*** Opening RECORDS FOR THIS EXERCISE ***

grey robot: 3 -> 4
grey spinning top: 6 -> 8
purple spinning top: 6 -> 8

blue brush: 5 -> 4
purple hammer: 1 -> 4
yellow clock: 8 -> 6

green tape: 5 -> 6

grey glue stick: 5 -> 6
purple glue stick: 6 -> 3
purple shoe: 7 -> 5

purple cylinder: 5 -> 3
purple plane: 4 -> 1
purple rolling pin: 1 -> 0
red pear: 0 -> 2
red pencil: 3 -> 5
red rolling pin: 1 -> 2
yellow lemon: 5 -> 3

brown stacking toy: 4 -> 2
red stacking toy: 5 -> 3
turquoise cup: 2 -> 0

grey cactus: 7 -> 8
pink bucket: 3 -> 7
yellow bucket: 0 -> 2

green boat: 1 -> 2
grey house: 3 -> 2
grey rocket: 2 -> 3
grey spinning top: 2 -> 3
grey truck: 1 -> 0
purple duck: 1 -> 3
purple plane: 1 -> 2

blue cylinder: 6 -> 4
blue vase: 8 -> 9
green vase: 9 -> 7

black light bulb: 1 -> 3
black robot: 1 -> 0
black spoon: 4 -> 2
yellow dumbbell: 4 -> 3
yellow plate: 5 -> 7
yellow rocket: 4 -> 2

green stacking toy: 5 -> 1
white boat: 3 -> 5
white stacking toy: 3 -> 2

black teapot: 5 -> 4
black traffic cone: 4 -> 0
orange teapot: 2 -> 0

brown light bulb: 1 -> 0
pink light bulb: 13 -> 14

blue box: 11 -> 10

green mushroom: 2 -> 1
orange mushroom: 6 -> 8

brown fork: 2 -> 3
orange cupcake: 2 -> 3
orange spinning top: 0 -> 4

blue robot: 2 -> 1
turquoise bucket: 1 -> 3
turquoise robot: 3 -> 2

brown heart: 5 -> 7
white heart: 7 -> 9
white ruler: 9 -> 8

*** Closing RECORDS FOR THIS EXERCISE ***

• PROBLEM DESCRIPTION: Filter the records above for lines with "black".

• SOLUTION:
black light bulb: 1 -> 3
black robot: 1 -> 0
black spoon: 4 -> 2
black teapot: 5 -> 4
black traffic cone: 4 -> 0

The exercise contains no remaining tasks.